------ Supplied records ------
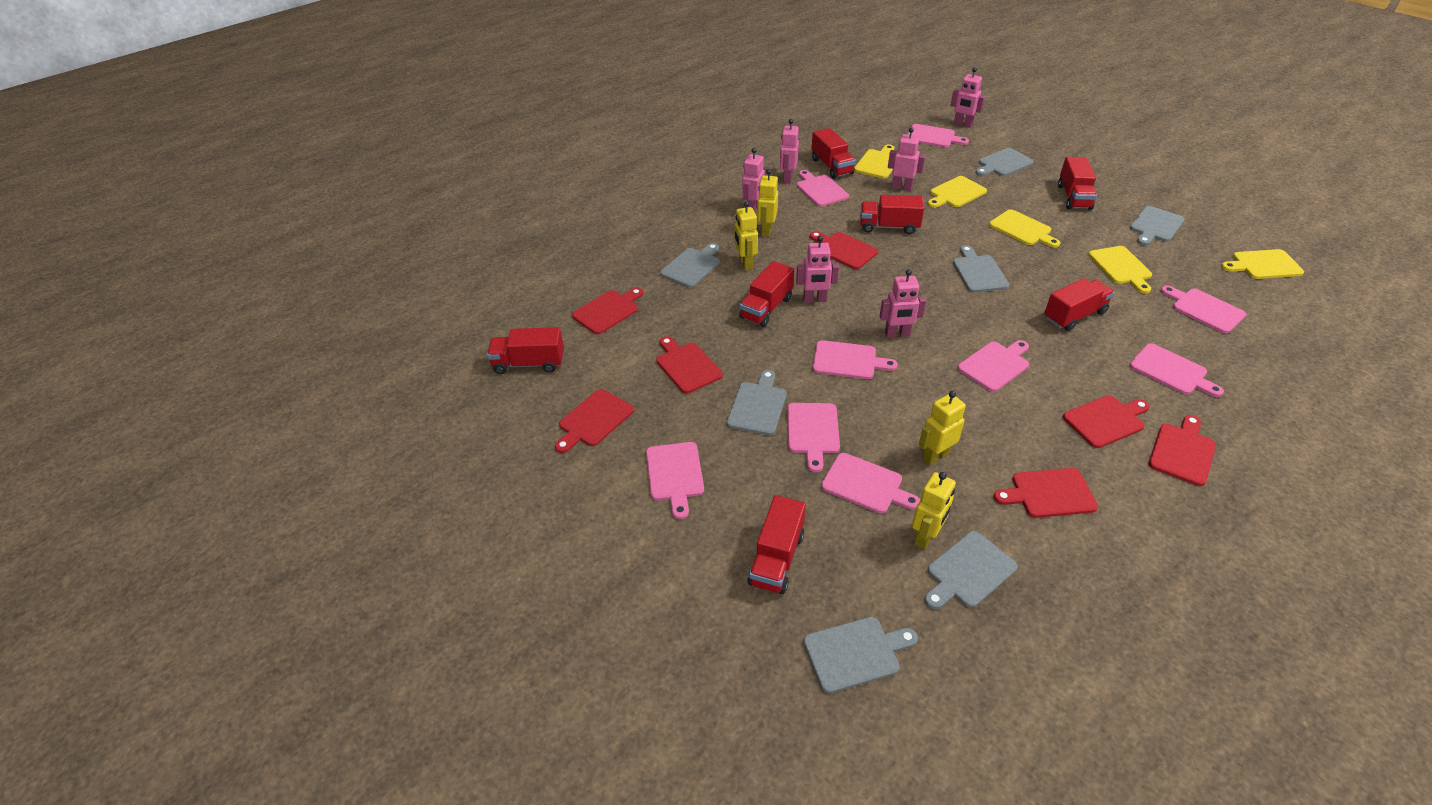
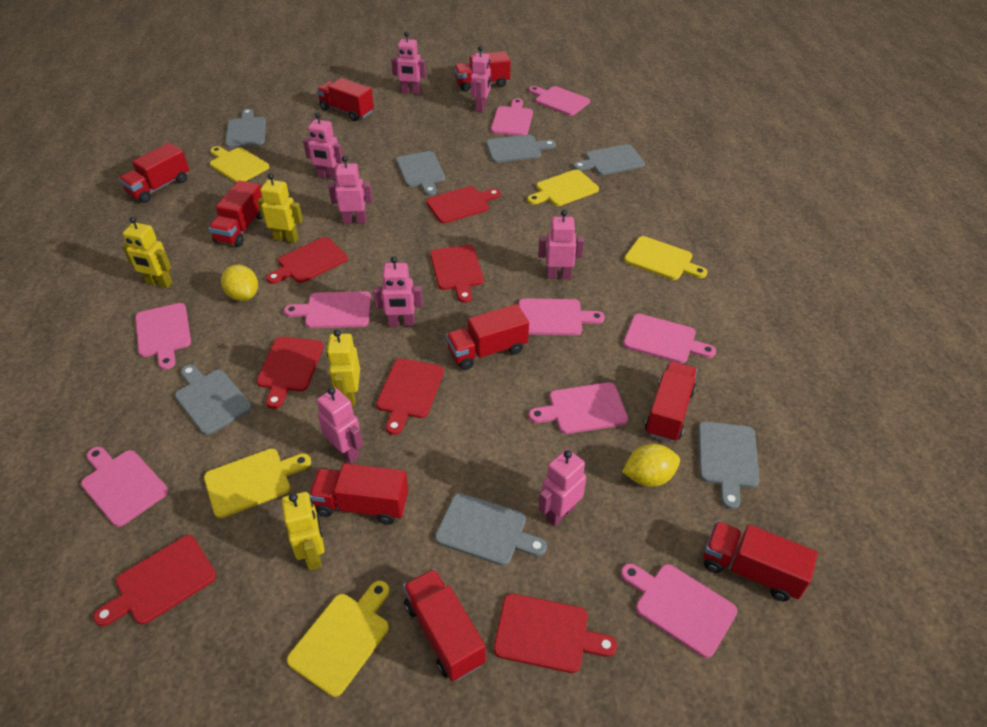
pink robot: [742,148,765,212] [780,119,799,183] [796,236,839,303] [880,269,926,338] [888,128,925,191] [950,67,985,128] = 6 -> [303,113,343,180] [317,387,363,464] [328,156,373,224] [373,256,423,327] [391,31,426,95] [471,46,491,113] [538,210,584,279] [539,449,586,527] = 8
red truck: [487,327,564,374] [739,261,794,327] [747,495,806,594] [811,128,855,179] [860,195,924,234] [1044,278,1115,331] [1058,157,1097,210] = 7 -> [119,143,189,203] [208,180,263,247] [309,463,409,524] [317,78,374,121] [403,568,486,682] [446,304,529,370] [454,51,511,92] [645,361,697,442] [704,521,818,601] = 9
yellow lemon: none = 0 -> [221,265,258,301] [622,444,680,487] = 2

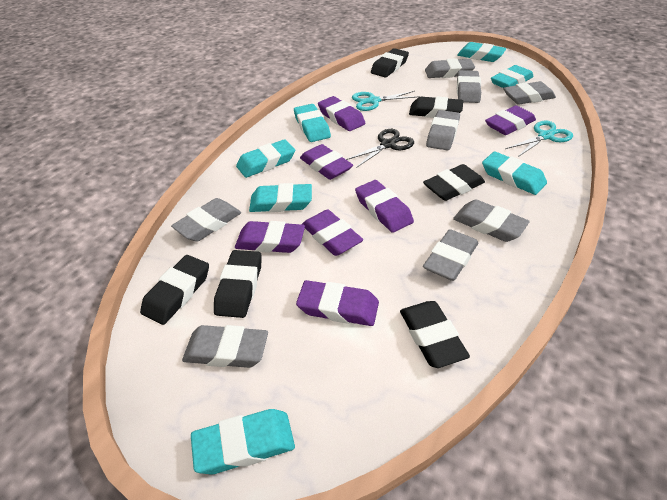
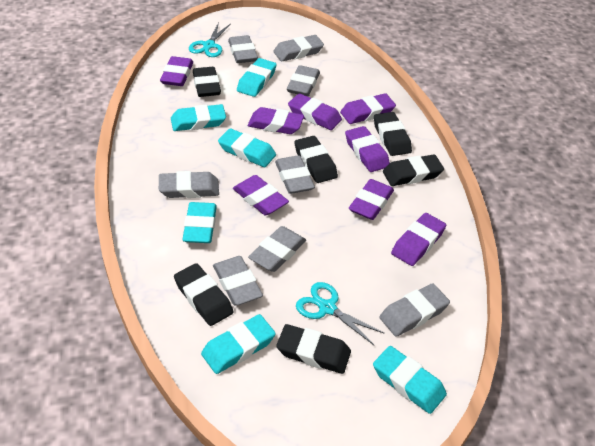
black scissors: [346,129,414,168] = 1 -> none = 0
purple eraser: [235,221,305,253] [296,280,379,326] [300,144,353,180] [302,209,363,256] [318,96,365,131] [355,180,414,233] [485,105,536,135] = 7 -> [160,56,193,86] [233,175,289,215] [248,107,304,134] [288,93,342,130] [340,93,396,124] [345,126,390,172] [349,179,394,220] [391,213,446,266] = 8
turquoise eraser: [191,409,295,474] [236,139,295,178] [249,183,312,212] [294,104,331,142] [457,42,506,62] [482,151,547,195] [491,65,534,88] = 7 -> [171,104,226,131] [182,202,217,243] [201,314,276,374] [218,128,276,167] [237,58,277,97] [373,346,447,414] = 6

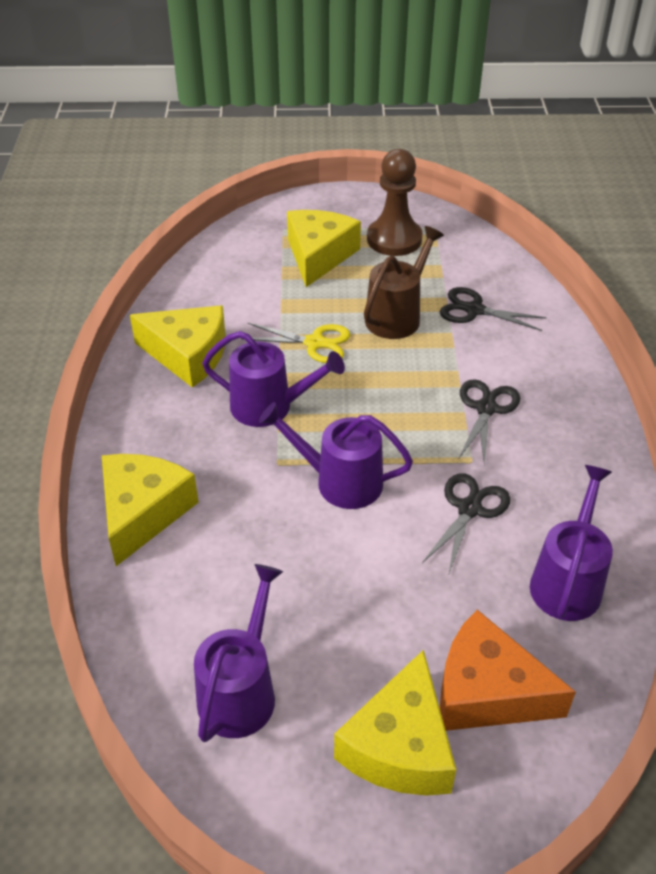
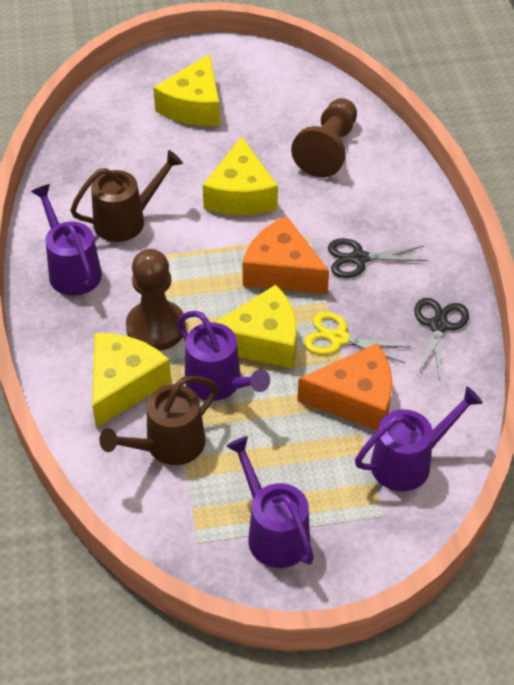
black scissors: [422,473,510,573] [440,287,547,331] [459,379,520,465] = 3 -> [328,238,428,278] [414,298,469,380] = 2
brown pawn: [367,149,423,256] = 1 -> [126,249,186,351] [291,98,357,178] = 2
brown watering can: [364,226,444,339] = 1 -> [70,150,183,242] [99,376,218,465] = 2
orange cheese: [440,610,576,731] = 1 -> [243,216,329,294] [298,343,392,431] = 2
------
:: What the exercise asks ::
In your copy, the listing above should appear word for word, with no images.

:: Solution to this problem ::
pink robot: [742,148,765,212] [780,119,799,183] [796,236,839,303] [880,269,926,338] [888,128,925,191] [950,67,985,128] = 6 -> [303,113,343,180] [317,387,363,464] [328,156,373,224] [373,256,423,327] [391,31,426,95] [471,46,491,113] [538,210,584,279] [539,449,586,527] = 8
red truck: [487,327,564,374] [739,261,794,327] [747,495,806,594] [811,128,855,179] [860,195,924,234] [1044,278,1115,331] [1058,157,1097,210] = 7 -> [119,143,189,203] [208,180,263,247] [309,463,409,524] [317,78,374,121] [403,568,486,682] [446,304,529,370] [454,51,511,92] [645,361,697,442] [704,521,818,601] = 9
yellow lemon: none = 0 -> [221,265,258,301] [622,444,680,487] = 2

black scissors: [346,129,414,168] = 1 -> none = 0
purple eraser: [235,221,305,253] [296,280,379,326] [300,144,353,180] [302,209,363,256] [318,96,365,131] [355,180,414,233] [485,105,536,135] = 7 -> [160,56,193,86] [233,175,289,215] [248,107,304,134] [288,93,342,130] [340,93,396,124] [345,126,390,172] [349,179,394,220] [391,213,446,266] = 8
turquoise eraser: [191,409,295,474] [236,139,295,178] [249,183,312,212] [294,104,331,142] [457,42,506,62] [482,151,547,195] [491,65,534,88] = 7 -> [171,104,226,131] [182,202,217,243] [201,314,276,374] [218,128,276,167] [237,58,277,97] [373,346,447,414] = 6

black scissors: [422,473,510,573] [440,287,547,331] [459,379,520,465] = 3 -> [328,238,428,278] [414,298,469,380] = 2
brown pawn: [367,149,423,256] = 1 -> [126,249,186,351] [291,98,357,178] = 2
brown watering can: [364,226,444,339] = 1 -> [70,150,183,242] [99,376,218,465] = 2
orange cheese: [440,610,576,731] = 1 -> [243,216,329,294] [298,343,392,431] = 2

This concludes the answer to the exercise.